Task description: List every line below containing "plus".

Source records:
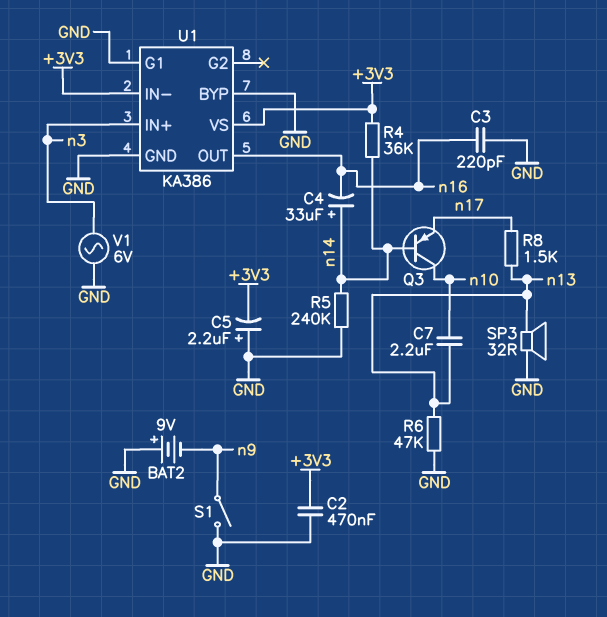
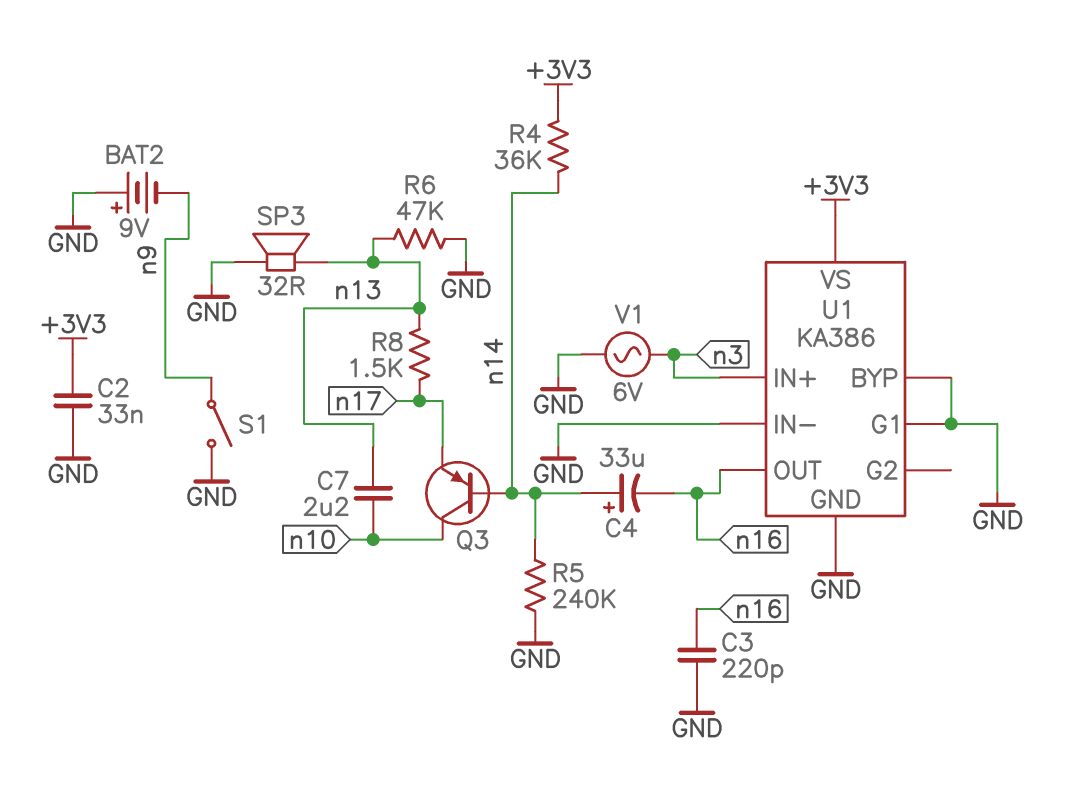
C2: 470nF (+3V3, GND) -> 33nF (+3V3, GND)
C5: 2.2uF (plus GND, minus +3V3) -> none
U1 pin IN-: +3V3 -> GND

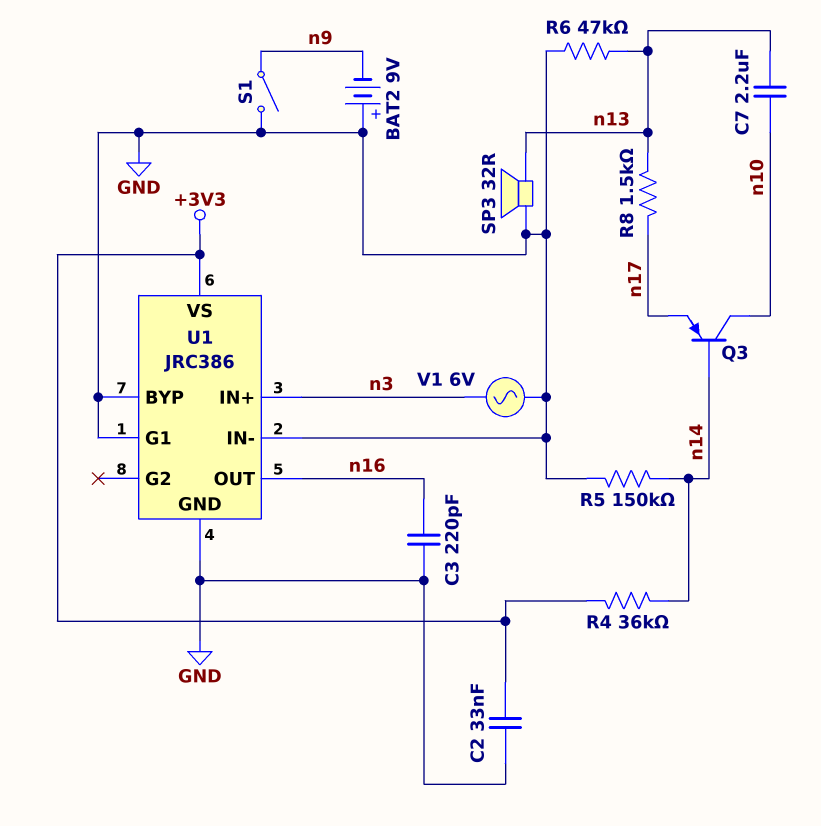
C4: 33uF (plus n14, minus n16) -> none
R5: 240k (GND, n14) -> 150k (GND, n14)
U1: KA386 -> JRC386

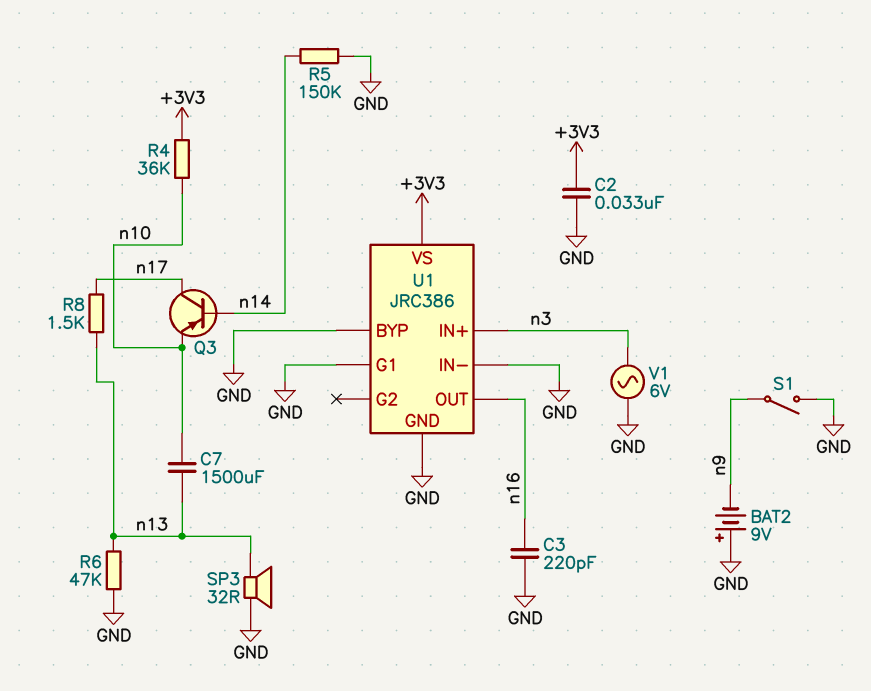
C7: 2.2uF (n10, n13) -> 1500uF (n10, n13)
Q3: PNP (B n14, C n10, E n17) -> PNP (B n14, C n17, E n10)
R4: 36k (+3V3, n14) -> 36k (+3V3, n10)

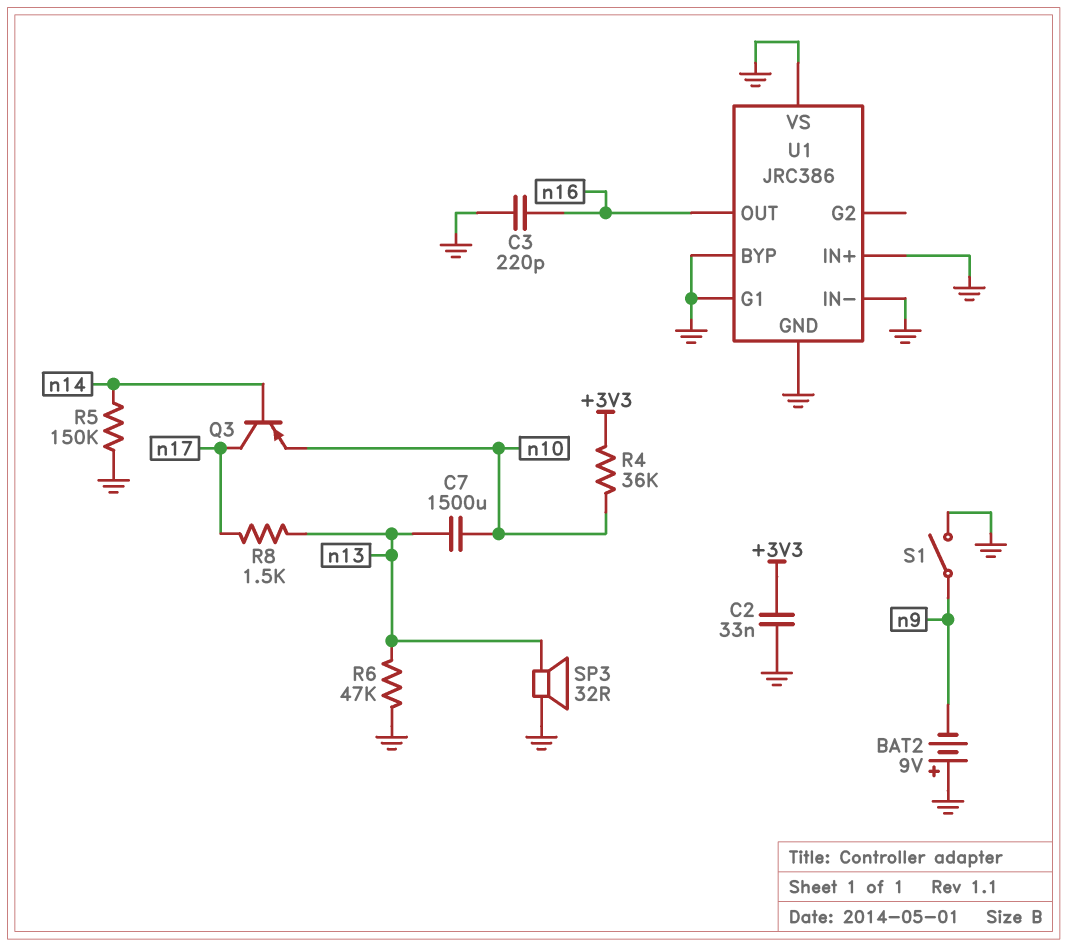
U1 pin IN+: n3 -> GND
U1 pin VS: +3V3 -> GND
V1: AC 6V (GND, n3) -> none

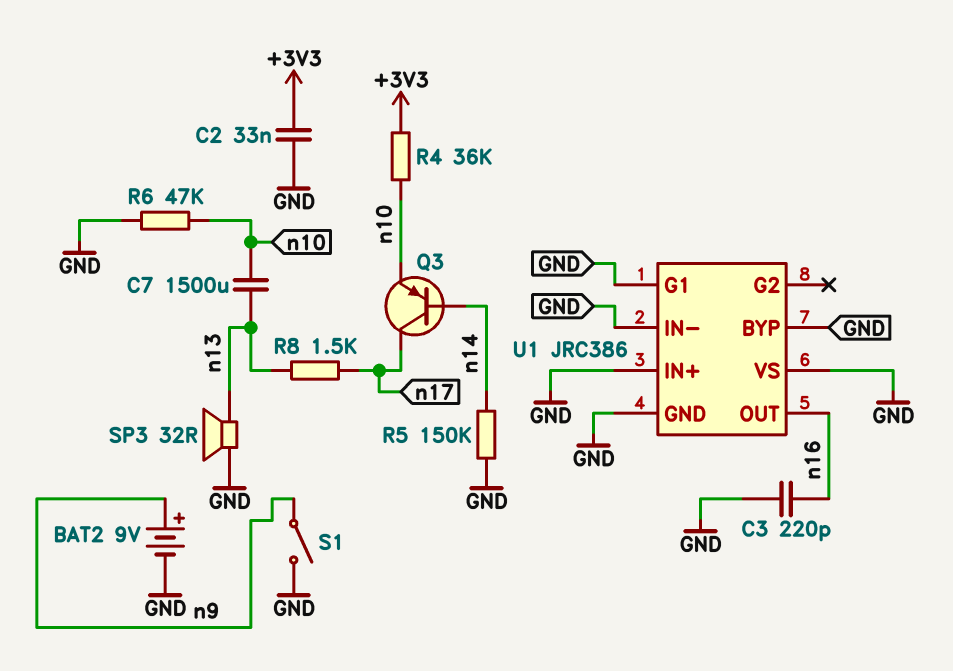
BAT2: 9V (plus GND, minus n9) -> 9V (plus n9, minus GND)
R6: 47k (GND, n13) -> 47k (GND, n10)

Task response:
C5: 2.2uF (plus GND, minus +3V3) -> none
C4: 33uF (plus n14, minus n16) -> none
BAT2: 9V (plus GND, minus n9) -> 9V (plus n9, minus GND)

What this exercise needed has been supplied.